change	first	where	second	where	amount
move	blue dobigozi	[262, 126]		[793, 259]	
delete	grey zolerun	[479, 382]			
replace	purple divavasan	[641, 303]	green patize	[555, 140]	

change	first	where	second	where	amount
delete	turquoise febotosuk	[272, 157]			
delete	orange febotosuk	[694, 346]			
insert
════════
ASSIGNED TASK: Output each line of the material exactly, keeping every word as it appears.

TASK RESPONSE:
change	first	where	second	where	amount
move	blue dobigozi	[262, 126]		[793, 259]	
delete	grey zolerun	[479, 382]			
replace	purple divavasan	[641, 303]	green patize	[555, 140]	

change	first	where	second	where	amount
delete	turquoise febotosuk	[272, 157]			
delete	orange febotosuk	[694, 346]			
insert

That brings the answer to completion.